Instructions to follow — Select each line in the data below that contains the string "Violino", treating uppercase and lowercase letters as different.

Stored data entries —
-------
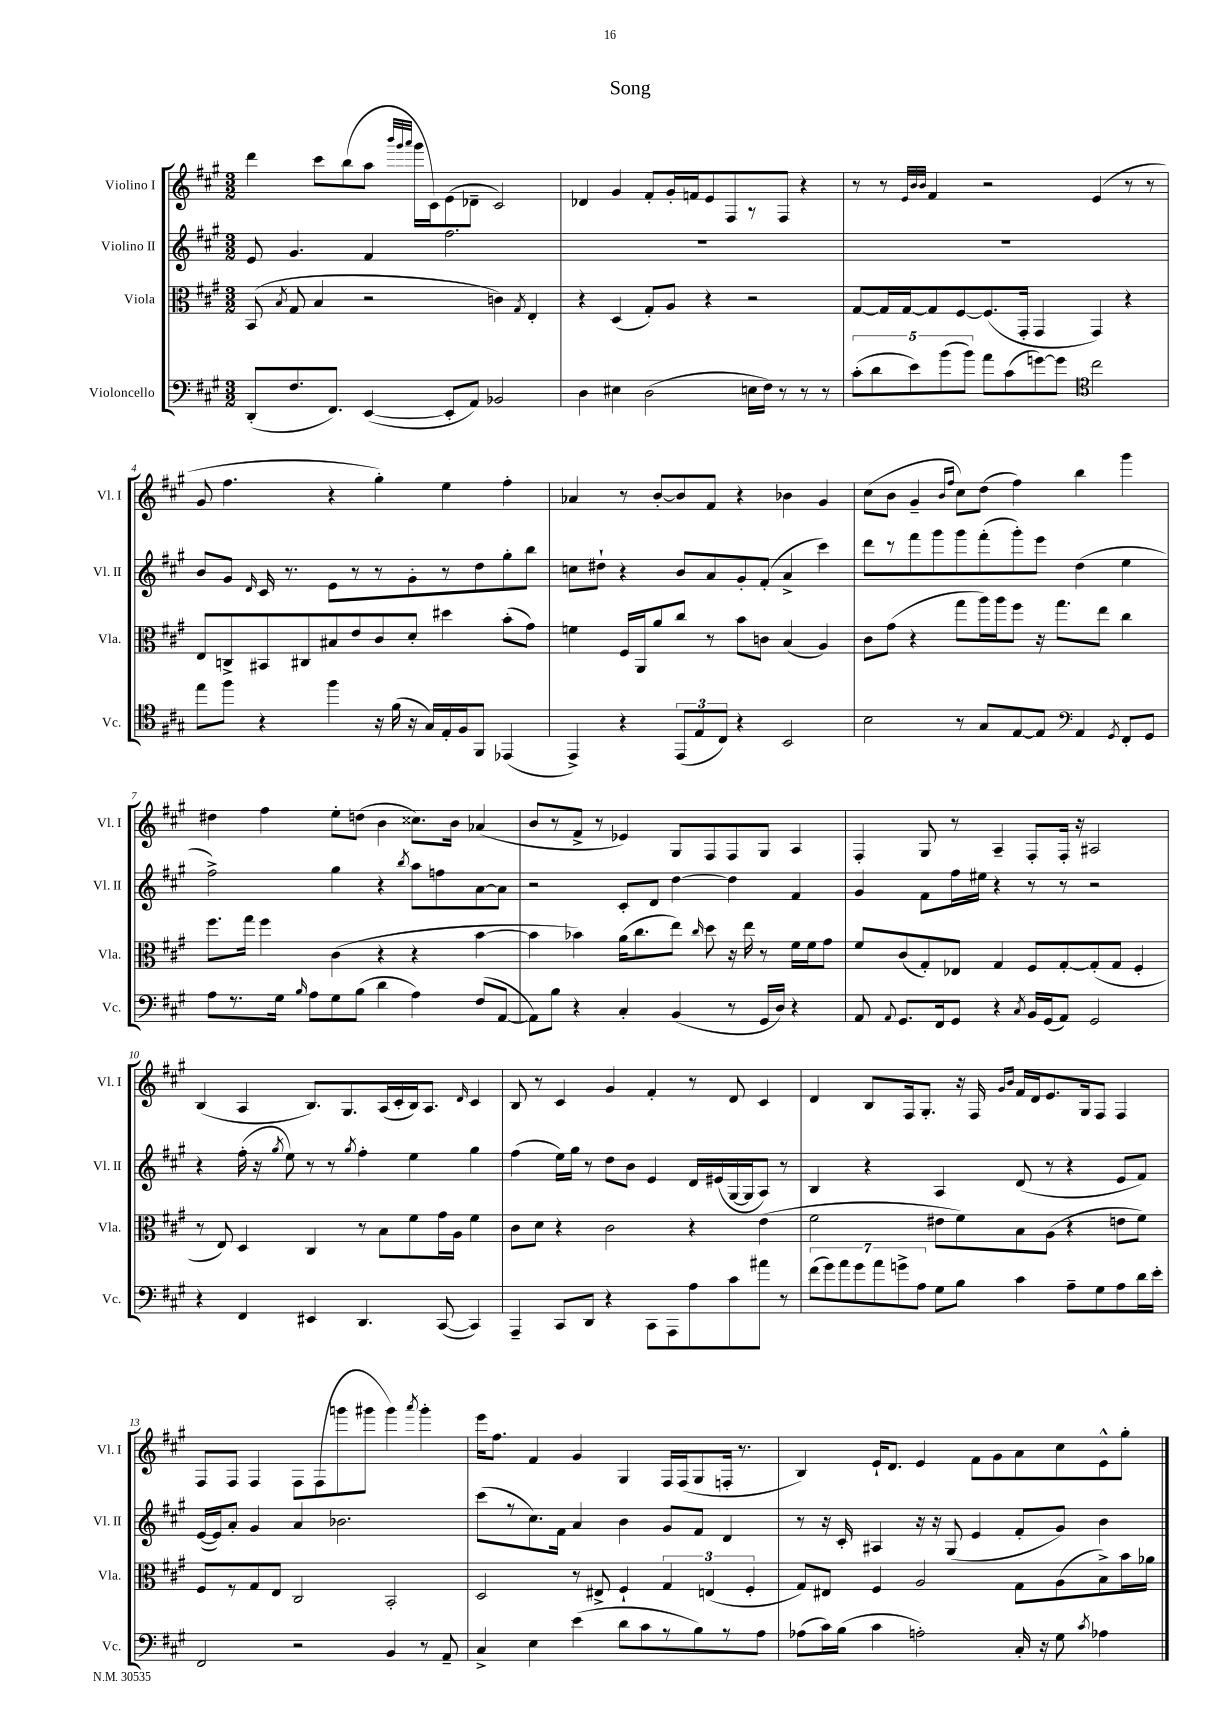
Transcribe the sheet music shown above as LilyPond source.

\header { title = "Song" }
<<
\new StaffGroup <<
\new Staff = "s0" \with { instrumentName = "Violino I" shortInstrumentName = "Vl. I" } {
    \clef treble \key a \major \numericTimeSignature \time 3/2
    \autoBeamOff d'''4 cis'''8[ b''8( a''8] \grace { b'''32[ gis'''32 a'''32] } gis'''16[ cis'16) e'8( des'8]-- cis'2) |
    des'4 gis'4 fis'8[-. gis'16-. f'16 e'8 fis8 r8 fis8] r4 |
    r8 r8 \grace { e'32[ b'32 b'32] } fis'4 r2 e'4( r8 r8 |
    gis'8 fis''4. r4 gis''4-.) e''4 fis''4-. |
    aes'4 r8 b'8[~-. b'8 fis'8] r4 bes'4 gis'4 |
    cis''8[( b'8] gis'4-- \grace { b'16[ fis''16] } cis''8[) d''8]( fis''4) b''4 gis'''4 |
    dis''4 fis''4 e''8[-. d''8]( b'4 cisis''8.[) b'16] aes'4( |
    b'8[ r8 fis'8]-> r8 ees'4) gis8[ fis8 fis8 gis8] a4 |
    fis4-. gis8 r8 a4-- fis8[-. fis16]-. r16 ais2 |
    b4( a4 b8.[) gis8. a16( cis'16-. b16) a8.] \grace { d'16 } cis'4 |
    b8 r8 cis'4 gis'4 fis'4-. r8 d'8 cis'4 |
    d'4 b8[ fis16 gis8.]-. r16 fis16 \grace { gis'16[ b'16] } fis'16[ d'16 e'8. gis16 fis8] fis4 |
    fis8[ fis8] fis4 fis8[ fis8( g'''8 gis'''8] gis'''4) \acciaccatura { a'''8 } gis'''4-. |
    e'''16[ fis''8.] fis'4 gis'4 gis4 fis16[ fis16( gis8 f16]-. r8. |
    b4) e'16[-! d'8.] e'4 fis'8[ gis'8 a'8 cis''8 e'8-^ gis''8]-. \bar "|." |
}
\new Staff = "s1" \with { instrumentName = "Violino II" shortInstrumentName = "Vl. II" } {
    \clef treble \key a \major \numericTimeSignature \time 3/2
    \autoBeamOff e'8 gis'4. fis'4 fis''2. |
    R1. |
    R1. |
    b'8[ gis'8] \grace { d'16 } cis'16 r8. e'8[ r8 r8 gis'8-. r8 d''8 gis''8-. b''8] |
    c''8[ dis''8]-! r4 b'8[ a'8 gis'8-. fis'8]-.( a'4-> cis'''4) |
    d'''8[ r8 fis'''8 gis'''8 gis'''8 fis'''8-.( gis'''8-.) e'''8] d''4( e''4 |
    fis''2->) gis''4 r4 \acciaccatura { b''8 } a''8[ f''8 a'8~ a'8] |
    r2 cis'8[-. d'8] d''4~ d''4 fis'4 |
    gis'4 fis'8[ fis''16 eis''16] r4 r8 r8 r2 |
    r4 fis''16-.( r16 \acciaccatura { gis''8 } e''8) r8 r8 \acciaccatura { gis''8 } fis''4-. e''4 gis''4 |
    fis''4( e''16[) gis''16] r8 d''8[ b'8] e'4 d'16[ eis'16( gis16~ gis16 a8]) r8 |
    b4 r4 a4 d'8( r8 r4 e'8[ fis'8]) |
    e'16[~( e'16) a'8]-. gis'4 a'4 bes'2. |
    cis'''8[( r8 cis''8.) fis'16] a'4 b'4 gis'8[ fis'8] d'4 |
    r8 r16 cis'16-. ais4 r16 r16 gis8( e'4 fis'8[-. gis'8]) b'4 \bar "|." |
}
\new Staff = "s2" \with { instrumentName = "Viola" shortInstrumentName = "Vla." } {
    \clef alto \key a \major \numericTimeSignature \time 3/2
    \autoBeamOff b,8( \acciaccatura { b8 } gis8 b4 r2 c'4) \acciaccatura { gis8 } e4-. |
    r4 d4( gis8[-.) a8] r4 r2 |
    gis8[~ gis16 gis16~ gis8 fis8~ fis8.( gis,16]-. gis,4 gis,4) r4 |
    e8[ c8-> bis,8 cis8 bis8 e'8 cis'8 d'8]-. dis''4 b'8[-.( gis'8]) |
    f'4 fis16[ a,16 a'8 cis''8] r8 b'8[ c'8] b4( a4) |
    cis'8[ gis'8]( r4 gis''8[ a''16) a''16 fis''8] r16 gis''8.[ e''8] cis''4 |
    fis''8.[ gis''16] fis''4 cis'4( r4 r4 b'4~ |
    b'4 bes'4) a'16[( cis''8. e''8]) \grace { cis''16 } d''8 r16 e''16 r8 fis'16[ fis'16 gis'8] |
    fis'8[ cis'8( gis8-.) ees8] gis4 fis8[ gis8~-. gis8-.( gis8] fis4-. |
    r8 e8) d4 cis4 r8 b8[ fis'8 gis'16 a16] fis'4 |
    cis'8[ d'8] r4 cis'2 r4 e'4( |
    fis'2 eis'8[ fis'8) b8 a8]( r4 e'8[ fis'8]) |
    fis8[ r8 gis8 e8] cis2 b,2-. |
    d2 r8 eis8-> fis4-! \tuplet 3/2 { gis4 e4( fis4-. } |
    gis8[) eis8] fis4 a2 gis8[ a8( b8->) b'16 aes'16] \bar "|." |
}
\new Staff = "s3" \with { instrumentName = "Violoncello" shortInstrumentName = "Vc." } {
    \clef bass \key a \major \numericTimeSignature \time 3/2
    \autoBeamOff d,8[-.( fis8. fis,8.]) e,4~( e,8[-. a,8]) bes,2 |
    d4 eis4 d2( e16[ fis16]) r8 r8 r8 |
    \tuplet 5/4 { cis'8[-.( d'8 e'8) b'8( b'8]) } a'8[ cis'8( g'8~) g'8] \clef tenor cis''2 |
    e''8[ fis''8] r4 fis''4 r16 fis'16( r16 gis16[) e16-. fis16 fis,8] ees,4( |
    e,4->) r4 \tuplet 3/2 { e,8[( e8 cis8]) } r4 b,2 |
    b2 r8 gis8[ e8~ e8] \clef bass a,4 \acciaccatura { gis,8 } fis,8[-. gis,8] |
    a8[ r8. gis16] \grace { b16 } a8[ gis8 b8]( d'4 a4) fis8[( a,8]~ |
    a,8[) b8] r4 cis4-. b,4( r8 gis,16[ d16]) r4 |
    a,8 \appoggiatura { a,8 } gis,8.[ fis,16 gis,8] r4 \acciaccatura { cis8 } b,16[ gis,16( a,8]) gis,2 |
    r4 fis,4 eis,4 d,4. cis,8~( cis,4) |
    a,,4-- cis,8[ d,8] r4 cis,8[ a,,8 a8 cis'8 ais'8] r8 |
    \tuplet 7/4 { fis'8[( gis'8) a'8 gis'8 a'8 g'8-> a8] } gis8[ b8] cis'4 a8[-- gis8 a8 d'16 e'16]-. |
    fis,2 r2 b,4 r8 a,8-- |
    cis4-> e4 e'4( d'8[ cis'8 r8 b8) r8 a8] |
    aes8[( cis'16) b16]( cis'4 a2-.) cis16-. r16 gis8 \acciaccatura { cis'8 } aes4 \bar "|." |
}
>>
>>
-------
Finished answer —
\new Staff = "s0" \with { instrumentName = "Violino I" shortInstrumentName = "Vl. I" } {
\new Staff = "s1" \with { instrumentName = "Violino II" shortInstrumentName = "Vl. II" } {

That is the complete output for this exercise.